With the pictures excluded, retype the records that follow exactly.

━━━━

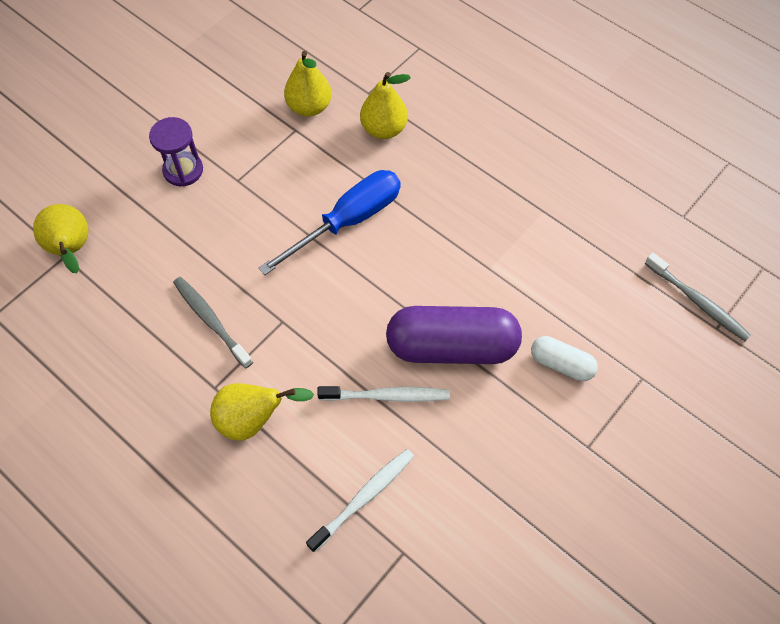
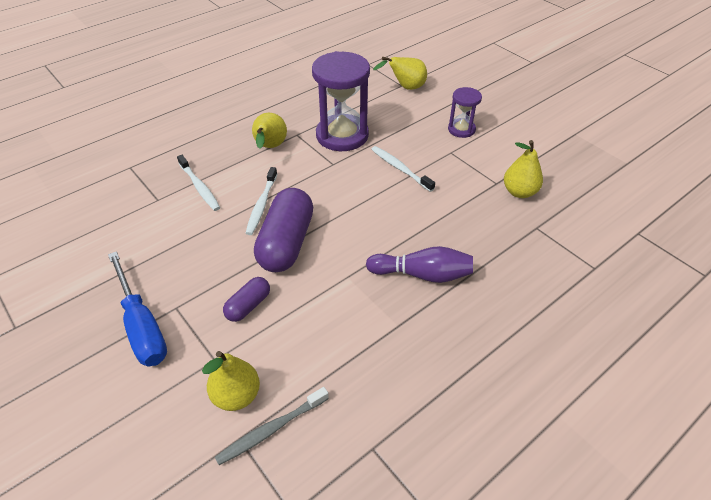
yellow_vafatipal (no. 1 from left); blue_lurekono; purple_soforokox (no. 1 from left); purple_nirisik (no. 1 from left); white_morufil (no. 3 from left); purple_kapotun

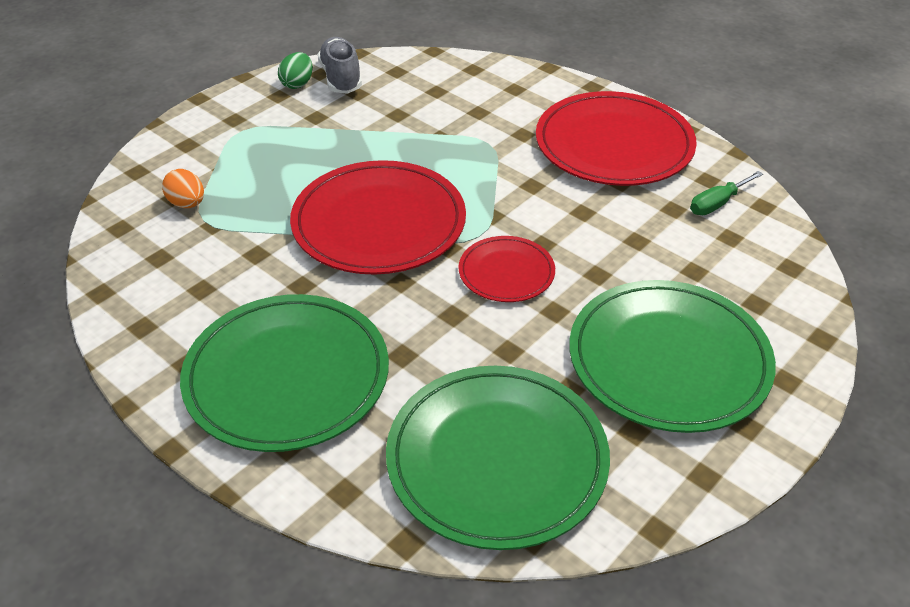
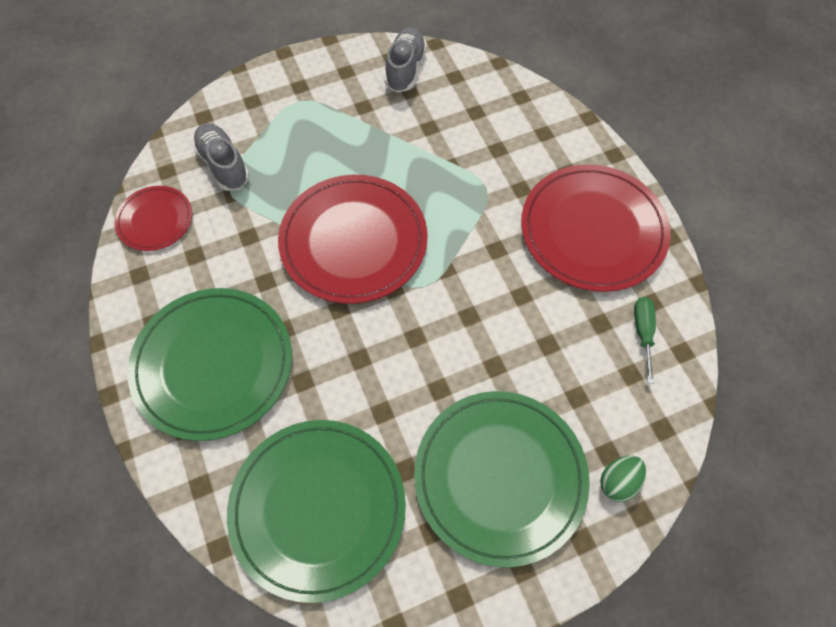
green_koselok; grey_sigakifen (no. 1 from left); green_lurekono; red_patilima (no. 1 from left)

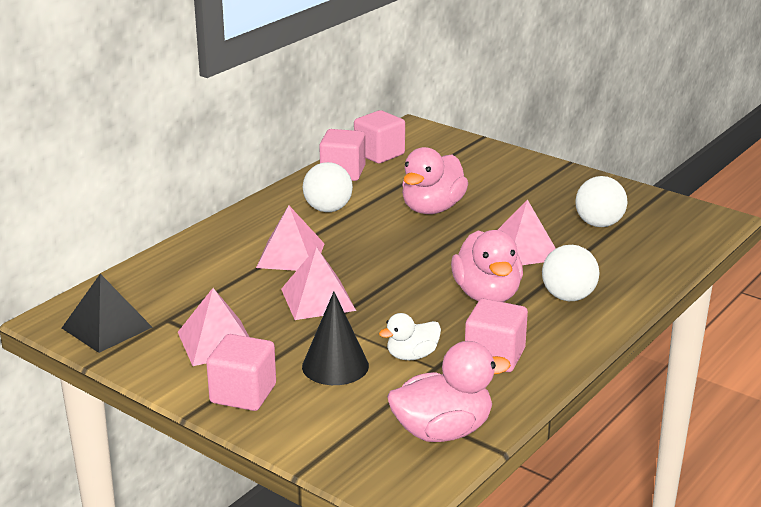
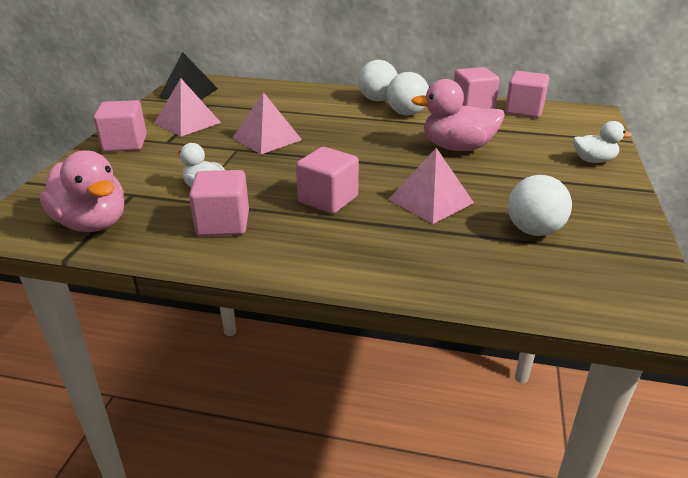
pink_ferefopul (no. 2 from left in the first image); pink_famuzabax (no. 3 from left); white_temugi (no. 1 from left); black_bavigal; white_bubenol (no. 2 from left)

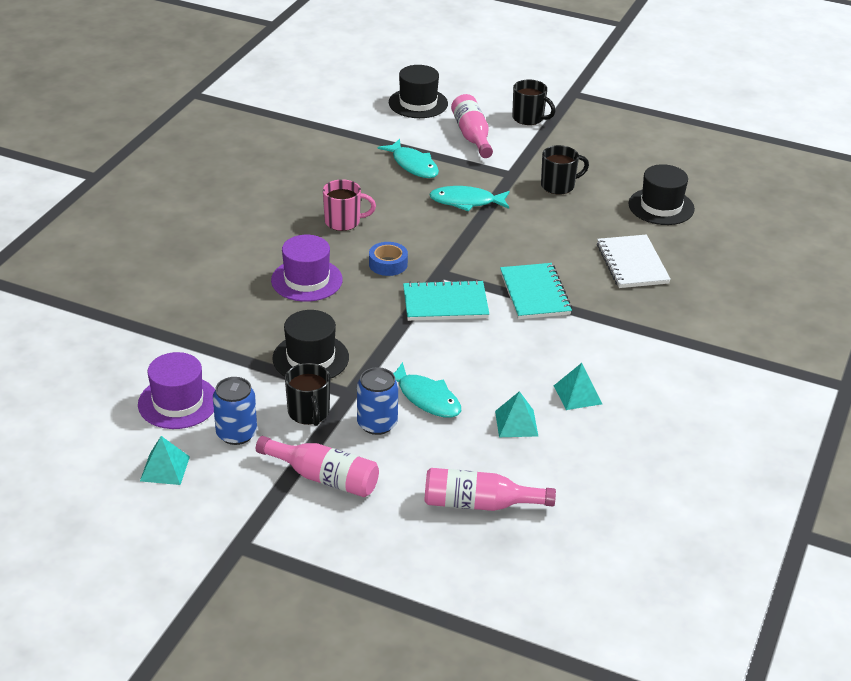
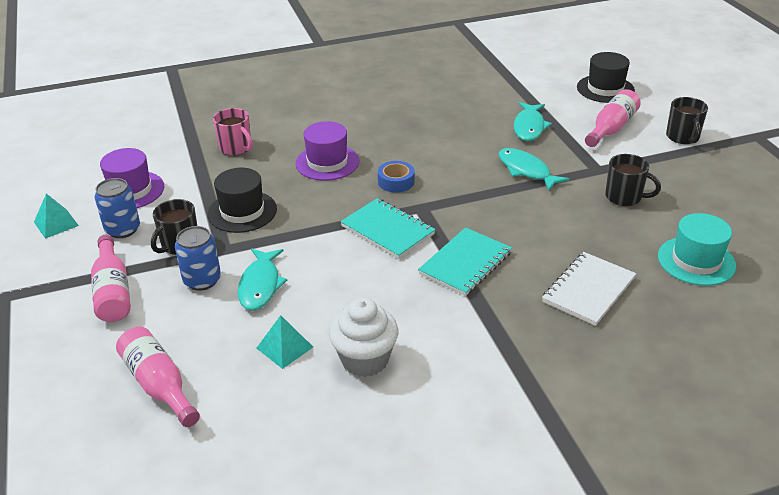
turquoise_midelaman; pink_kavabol; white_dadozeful

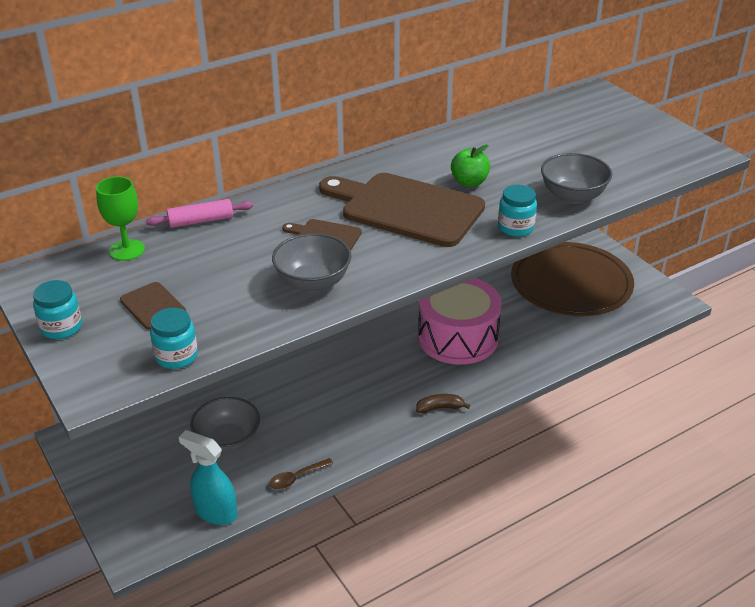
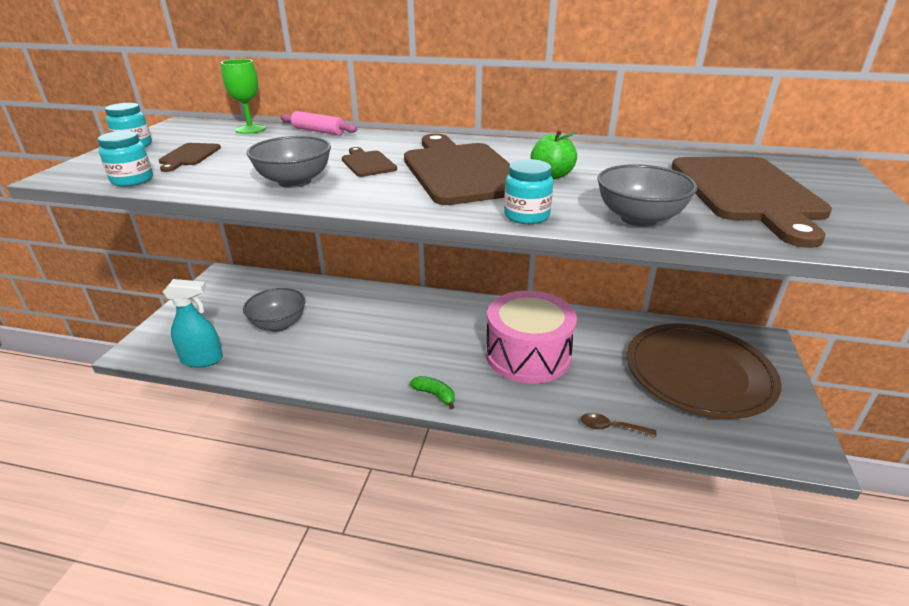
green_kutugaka; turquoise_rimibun; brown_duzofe; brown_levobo (no. 4 from left)

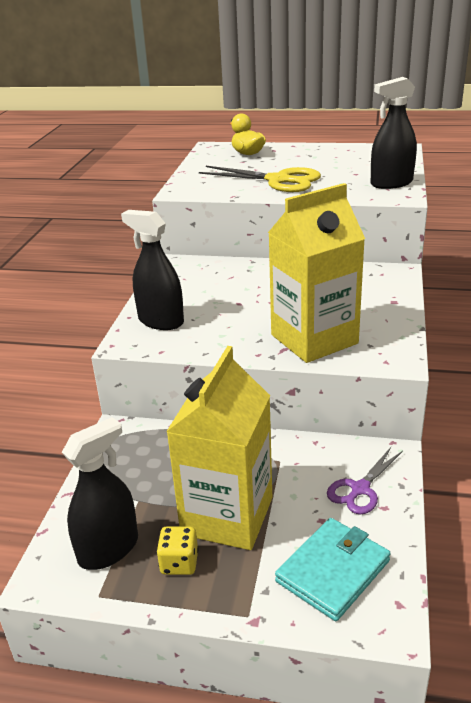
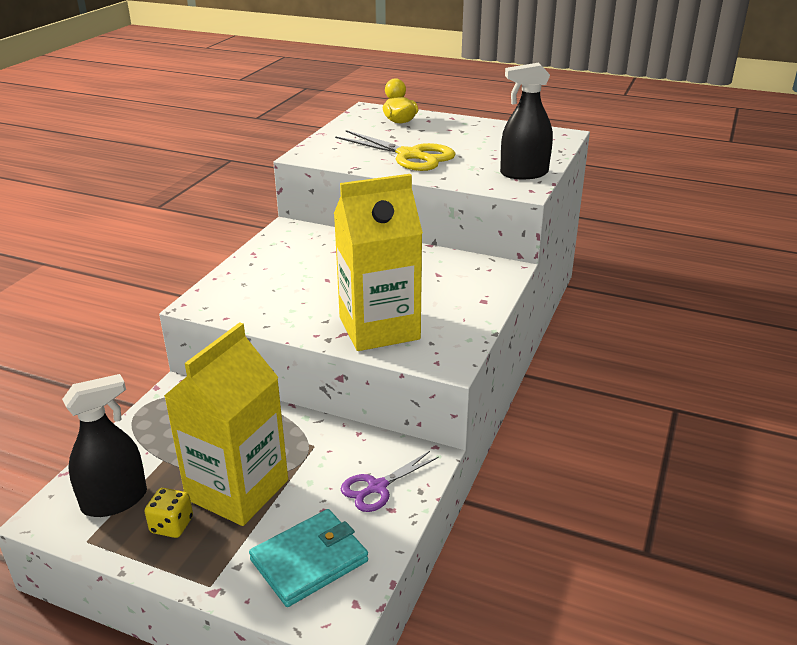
black_rimibun (no. 2 from left in the first image)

━━━━

▶ _SOLUTION TO THE PROBLEM_:
yellow_vafatipal (no. 1 from left); blue_lurekono; purple_soforokox (no. 1 from left); purple_nirisik (no. 1 from left); white_morufil (no. 3 from left); purple_kapotun

green_koselok; grey_sigakifen (no. 1 from left); green_lurekono; red_patilima (no. 1 from left)

pink_ferefopul (no. 2 from left in the first image); pink_famuzabax (no. 3 from left); white_temugi (no. 1 from left); black_bavigal; white_bubenol (no. 2 from left)

turquoise_midelaman; pink_kavabol; white_dadozeful

green_kutugaka; turquoise_rimibun; brown_duzofe; brown_levobo (no. 4 from left)

black_rimibun (no. 2 from left in the first image)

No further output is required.